Record set —
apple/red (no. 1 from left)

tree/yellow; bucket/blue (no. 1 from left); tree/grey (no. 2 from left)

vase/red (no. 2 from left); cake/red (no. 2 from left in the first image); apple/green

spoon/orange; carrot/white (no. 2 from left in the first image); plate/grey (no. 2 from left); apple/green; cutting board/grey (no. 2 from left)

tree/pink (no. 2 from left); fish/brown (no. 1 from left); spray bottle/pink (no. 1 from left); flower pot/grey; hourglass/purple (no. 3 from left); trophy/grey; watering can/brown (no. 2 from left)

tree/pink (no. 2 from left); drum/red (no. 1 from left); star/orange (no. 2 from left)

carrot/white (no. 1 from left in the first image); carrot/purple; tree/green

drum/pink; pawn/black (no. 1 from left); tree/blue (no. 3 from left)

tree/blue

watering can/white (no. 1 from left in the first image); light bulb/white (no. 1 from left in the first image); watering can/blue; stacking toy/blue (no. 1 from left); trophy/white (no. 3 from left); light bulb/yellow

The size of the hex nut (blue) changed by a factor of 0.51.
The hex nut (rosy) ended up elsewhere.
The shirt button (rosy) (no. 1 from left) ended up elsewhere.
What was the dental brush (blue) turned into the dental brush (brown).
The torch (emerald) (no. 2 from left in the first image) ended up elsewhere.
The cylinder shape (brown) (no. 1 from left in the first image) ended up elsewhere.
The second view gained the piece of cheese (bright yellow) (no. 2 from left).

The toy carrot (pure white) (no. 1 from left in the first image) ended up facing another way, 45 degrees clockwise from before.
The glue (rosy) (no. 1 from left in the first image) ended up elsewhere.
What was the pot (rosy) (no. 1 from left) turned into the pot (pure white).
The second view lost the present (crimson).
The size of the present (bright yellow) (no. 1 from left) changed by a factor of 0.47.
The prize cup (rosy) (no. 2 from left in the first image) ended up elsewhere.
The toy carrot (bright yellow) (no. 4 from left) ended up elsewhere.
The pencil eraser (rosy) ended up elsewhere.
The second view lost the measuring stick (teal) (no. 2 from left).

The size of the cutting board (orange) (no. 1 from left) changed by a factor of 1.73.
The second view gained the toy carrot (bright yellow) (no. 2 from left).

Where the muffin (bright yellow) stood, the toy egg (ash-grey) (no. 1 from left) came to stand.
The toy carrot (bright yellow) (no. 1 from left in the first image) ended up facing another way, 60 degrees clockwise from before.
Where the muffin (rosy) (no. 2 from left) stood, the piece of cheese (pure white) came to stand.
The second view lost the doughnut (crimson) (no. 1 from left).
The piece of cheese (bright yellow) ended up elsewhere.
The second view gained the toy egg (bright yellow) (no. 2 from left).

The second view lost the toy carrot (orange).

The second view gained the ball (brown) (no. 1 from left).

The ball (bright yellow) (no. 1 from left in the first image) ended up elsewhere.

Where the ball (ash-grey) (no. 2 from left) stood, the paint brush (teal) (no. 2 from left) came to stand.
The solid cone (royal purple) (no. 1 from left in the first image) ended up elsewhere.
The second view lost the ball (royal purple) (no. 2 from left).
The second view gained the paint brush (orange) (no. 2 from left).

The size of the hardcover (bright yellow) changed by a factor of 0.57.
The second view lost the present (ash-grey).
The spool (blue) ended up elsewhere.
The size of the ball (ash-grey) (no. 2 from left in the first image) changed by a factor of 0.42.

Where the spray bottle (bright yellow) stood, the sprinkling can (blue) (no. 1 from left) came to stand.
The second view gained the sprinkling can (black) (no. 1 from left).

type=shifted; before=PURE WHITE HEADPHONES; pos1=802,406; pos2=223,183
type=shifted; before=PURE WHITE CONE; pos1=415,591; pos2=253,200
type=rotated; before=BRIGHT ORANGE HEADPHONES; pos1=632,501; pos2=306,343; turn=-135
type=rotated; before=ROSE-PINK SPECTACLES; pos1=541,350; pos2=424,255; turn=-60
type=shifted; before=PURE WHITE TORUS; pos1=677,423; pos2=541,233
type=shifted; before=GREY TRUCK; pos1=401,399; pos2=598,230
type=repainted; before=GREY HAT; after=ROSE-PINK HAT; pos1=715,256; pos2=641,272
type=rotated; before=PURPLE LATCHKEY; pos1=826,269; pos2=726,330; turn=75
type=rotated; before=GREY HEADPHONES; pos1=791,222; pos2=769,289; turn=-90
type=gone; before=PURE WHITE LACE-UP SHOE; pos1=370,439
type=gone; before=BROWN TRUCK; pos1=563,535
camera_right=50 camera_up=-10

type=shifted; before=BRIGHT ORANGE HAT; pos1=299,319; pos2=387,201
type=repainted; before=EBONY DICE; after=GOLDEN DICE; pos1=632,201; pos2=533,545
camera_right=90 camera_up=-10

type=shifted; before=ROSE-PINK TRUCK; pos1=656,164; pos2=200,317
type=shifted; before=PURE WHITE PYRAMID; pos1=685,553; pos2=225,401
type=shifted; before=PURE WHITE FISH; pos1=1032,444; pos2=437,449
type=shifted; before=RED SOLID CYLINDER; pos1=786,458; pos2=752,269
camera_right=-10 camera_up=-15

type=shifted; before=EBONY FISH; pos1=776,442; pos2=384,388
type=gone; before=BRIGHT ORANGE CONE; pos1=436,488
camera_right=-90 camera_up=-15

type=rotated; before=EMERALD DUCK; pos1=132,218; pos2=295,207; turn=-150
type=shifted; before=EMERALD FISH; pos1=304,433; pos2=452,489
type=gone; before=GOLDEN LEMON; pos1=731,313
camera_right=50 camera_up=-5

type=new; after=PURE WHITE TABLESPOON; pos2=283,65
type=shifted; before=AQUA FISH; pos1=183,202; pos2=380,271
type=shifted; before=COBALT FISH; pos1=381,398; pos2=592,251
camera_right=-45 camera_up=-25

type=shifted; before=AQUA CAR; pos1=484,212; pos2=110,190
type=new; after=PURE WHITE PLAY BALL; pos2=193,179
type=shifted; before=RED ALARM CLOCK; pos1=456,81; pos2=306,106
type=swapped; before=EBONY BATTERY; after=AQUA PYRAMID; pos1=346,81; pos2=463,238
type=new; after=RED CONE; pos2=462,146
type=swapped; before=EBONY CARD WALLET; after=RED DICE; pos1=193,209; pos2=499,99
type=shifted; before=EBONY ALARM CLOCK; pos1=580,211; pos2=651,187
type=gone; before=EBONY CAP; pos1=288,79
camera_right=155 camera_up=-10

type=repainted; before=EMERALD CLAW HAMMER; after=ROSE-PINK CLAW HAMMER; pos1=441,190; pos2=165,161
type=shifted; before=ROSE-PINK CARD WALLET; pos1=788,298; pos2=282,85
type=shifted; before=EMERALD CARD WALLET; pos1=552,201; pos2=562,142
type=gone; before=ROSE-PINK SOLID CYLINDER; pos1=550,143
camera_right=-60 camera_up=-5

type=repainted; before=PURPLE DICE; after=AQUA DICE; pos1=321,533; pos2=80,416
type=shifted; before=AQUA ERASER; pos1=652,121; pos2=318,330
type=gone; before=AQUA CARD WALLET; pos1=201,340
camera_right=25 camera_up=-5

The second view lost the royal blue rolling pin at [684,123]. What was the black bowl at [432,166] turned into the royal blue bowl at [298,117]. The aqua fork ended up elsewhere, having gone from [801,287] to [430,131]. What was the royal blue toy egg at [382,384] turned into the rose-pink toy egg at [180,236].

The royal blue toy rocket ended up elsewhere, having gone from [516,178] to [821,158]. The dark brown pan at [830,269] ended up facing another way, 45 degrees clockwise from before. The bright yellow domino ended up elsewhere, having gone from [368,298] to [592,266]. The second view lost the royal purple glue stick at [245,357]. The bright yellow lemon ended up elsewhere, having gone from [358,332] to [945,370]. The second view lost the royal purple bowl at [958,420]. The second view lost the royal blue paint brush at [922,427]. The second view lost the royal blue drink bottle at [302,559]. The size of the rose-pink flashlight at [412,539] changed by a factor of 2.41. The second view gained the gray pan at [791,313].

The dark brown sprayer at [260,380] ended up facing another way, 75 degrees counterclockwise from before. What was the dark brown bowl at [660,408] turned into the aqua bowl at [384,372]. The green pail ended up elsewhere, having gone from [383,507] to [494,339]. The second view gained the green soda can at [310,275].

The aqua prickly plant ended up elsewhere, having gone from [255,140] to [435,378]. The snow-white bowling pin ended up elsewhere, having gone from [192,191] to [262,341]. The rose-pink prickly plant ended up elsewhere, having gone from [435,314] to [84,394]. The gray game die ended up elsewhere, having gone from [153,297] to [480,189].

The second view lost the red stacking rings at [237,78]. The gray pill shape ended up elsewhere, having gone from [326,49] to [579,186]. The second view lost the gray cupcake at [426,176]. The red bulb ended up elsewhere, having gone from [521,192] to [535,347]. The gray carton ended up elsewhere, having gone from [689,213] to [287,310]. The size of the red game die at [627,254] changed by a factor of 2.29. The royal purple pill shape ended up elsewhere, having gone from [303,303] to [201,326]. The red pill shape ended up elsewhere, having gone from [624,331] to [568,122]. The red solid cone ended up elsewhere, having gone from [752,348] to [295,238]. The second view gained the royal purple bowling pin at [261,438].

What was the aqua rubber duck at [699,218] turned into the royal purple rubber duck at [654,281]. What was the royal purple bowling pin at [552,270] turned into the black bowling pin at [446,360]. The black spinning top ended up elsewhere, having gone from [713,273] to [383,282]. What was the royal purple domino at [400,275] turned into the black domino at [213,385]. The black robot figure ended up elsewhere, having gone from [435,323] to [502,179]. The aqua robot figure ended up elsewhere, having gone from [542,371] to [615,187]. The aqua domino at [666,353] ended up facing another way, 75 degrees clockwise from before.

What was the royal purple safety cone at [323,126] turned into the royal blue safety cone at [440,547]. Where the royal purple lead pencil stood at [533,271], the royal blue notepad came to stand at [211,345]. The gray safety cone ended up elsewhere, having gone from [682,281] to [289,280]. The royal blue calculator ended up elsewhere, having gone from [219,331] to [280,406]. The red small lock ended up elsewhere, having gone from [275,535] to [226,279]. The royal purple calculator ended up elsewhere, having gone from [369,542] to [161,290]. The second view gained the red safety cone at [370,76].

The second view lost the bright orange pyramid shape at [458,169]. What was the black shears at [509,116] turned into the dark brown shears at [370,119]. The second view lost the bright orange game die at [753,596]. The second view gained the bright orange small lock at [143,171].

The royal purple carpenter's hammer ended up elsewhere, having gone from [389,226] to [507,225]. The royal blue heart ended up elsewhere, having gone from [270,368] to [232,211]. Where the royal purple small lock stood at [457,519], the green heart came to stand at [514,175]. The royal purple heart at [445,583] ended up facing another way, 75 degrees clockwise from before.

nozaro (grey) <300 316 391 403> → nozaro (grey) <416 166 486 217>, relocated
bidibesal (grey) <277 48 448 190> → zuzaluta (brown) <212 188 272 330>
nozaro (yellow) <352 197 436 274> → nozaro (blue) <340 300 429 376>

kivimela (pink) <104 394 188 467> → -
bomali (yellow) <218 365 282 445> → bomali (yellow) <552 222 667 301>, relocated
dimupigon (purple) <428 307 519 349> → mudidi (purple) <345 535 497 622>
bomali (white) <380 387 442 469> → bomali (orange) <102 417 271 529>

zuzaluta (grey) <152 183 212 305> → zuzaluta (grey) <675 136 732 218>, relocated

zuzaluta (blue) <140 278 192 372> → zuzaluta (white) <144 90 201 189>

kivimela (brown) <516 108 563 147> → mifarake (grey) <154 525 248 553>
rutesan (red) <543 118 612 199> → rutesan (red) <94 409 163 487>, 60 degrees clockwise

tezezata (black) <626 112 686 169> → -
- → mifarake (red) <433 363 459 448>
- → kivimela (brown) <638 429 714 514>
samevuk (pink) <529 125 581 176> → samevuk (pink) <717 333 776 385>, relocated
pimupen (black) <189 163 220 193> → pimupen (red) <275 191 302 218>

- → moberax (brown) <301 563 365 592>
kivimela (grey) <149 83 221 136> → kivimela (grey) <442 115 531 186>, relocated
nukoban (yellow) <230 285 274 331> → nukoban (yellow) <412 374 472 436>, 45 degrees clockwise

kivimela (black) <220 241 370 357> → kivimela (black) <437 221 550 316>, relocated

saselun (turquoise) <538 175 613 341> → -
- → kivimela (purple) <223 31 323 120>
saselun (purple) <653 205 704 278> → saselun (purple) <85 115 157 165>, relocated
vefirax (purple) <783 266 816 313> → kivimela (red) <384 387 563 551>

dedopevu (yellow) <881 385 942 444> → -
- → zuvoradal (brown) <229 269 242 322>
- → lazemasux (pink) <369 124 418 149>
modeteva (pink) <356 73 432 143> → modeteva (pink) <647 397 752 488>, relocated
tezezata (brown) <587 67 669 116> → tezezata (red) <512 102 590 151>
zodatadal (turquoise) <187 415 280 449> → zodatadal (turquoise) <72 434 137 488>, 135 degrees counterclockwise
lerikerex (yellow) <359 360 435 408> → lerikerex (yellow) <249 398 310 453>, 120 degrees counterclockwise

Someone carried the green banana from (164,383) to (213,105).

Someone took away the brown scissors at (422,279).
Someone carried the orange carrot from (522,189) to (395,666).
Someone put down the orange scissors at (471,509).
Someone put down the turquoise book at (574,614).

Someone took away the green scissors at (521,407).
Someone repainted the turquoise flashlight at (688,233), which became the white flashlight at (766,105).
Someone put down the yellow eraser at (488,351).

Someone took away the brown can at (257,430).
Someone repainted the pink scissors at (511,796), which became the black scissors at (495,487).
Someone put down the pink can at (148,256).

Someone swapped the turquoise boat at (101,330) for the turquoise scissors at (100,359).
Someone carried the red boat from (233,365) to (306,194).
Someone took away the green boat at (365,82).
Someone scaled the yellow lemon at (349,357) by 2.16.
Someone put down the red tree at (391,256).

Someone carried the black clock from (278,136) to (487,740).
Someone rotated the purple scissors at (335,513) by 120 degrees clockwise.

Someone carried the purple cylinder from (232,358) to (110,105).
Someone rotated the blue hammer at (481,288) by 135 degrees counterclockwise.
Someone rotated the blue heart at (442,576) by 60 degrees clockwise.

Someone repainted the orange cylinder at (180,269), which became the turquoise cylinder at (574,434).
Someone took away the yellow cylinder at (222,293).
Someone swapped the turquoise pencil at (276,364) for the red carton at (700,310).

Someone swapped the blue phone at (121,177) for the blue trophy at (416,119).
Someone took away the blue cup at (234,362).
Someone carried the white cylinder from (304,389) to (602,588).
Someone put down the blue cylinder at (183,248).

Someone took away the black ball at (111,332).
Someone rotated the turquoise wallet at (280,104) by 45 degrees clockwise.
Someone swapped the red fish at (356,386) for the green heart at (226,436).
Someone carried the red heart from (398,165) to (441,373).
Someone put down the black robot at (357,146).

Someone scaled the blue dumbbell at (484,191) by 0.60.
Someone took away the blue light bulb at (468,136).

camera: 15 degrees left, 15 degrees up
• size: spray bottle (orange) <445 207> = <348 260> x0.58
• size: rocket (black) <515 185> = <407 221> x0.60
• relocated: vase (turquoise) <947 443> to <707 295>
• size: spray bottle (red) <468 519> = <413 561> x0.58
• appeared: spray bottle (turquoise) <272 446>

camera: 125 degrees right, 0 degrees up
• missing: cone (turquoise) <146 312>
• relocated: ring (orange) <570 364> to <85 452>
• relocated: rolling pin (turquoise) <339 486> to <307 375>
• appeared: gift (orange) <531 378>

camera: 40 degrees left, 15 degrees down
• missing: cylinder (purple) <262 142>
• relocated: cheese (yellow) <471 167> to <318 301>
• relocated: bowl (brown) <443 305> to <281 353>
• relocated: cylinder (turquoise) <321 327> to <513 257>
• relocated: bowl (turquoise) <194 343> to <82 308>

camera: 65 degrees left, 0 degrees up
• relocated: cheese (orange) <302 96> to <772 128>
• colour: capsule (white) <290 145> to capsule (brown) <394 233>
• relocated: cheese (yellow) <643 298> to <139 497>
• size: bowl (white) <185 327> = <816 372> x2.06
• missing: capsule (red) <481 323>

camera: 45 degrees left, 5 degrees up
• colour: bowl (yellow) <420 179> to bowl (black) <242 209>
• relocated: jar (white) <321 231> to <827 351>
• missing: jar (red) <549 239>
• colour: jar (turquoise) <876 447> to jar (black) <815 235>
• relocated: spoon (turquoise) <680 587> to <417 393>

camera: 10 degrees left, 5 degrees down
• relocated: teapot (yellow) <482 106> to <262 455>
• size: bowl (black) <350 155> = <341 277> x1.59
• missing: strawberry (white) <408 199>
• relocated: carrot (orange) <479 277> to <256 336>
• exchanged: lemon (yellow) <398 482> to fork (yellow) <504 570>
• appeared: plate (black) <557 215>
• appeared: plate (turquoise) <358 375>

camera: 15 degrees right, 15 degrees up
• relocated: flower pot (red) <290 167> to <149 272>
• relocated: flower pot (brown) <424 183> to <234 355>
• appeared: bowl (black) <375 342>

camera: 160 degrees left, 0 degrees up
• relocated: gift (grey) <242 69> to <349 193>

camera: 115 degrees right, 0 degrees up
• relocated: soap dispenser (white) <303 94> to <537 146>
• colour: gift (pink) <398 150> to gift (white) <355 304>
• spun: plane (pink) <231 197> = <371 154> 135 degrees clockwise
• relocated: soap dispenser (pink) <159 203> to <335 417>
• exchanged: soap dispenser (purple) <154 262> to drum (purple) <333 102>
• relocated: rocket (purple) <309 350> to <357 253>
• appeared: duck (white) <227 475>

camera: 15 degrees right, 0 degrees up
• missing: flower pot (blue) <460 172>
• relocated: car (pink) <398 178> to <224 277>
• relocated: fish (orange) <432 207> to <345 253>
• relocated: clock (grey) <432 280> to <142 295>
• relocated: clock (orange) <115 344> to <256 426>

Work task —
Return each line of the records above in which the word "HEADPHONES" occurs.

Exercise output —
type=shifted; before=PURE WHITE HEADPHONES; pos1=802,406; pos2=223,183
type=rotated; before=BRIGHT ORANGE HEADPHONES; pos1=632,501; pos2=306,343; turn=-135
type=rotated; before=GREY HEADPHONES; pos1=791,222; pos2=769,289; turn=-90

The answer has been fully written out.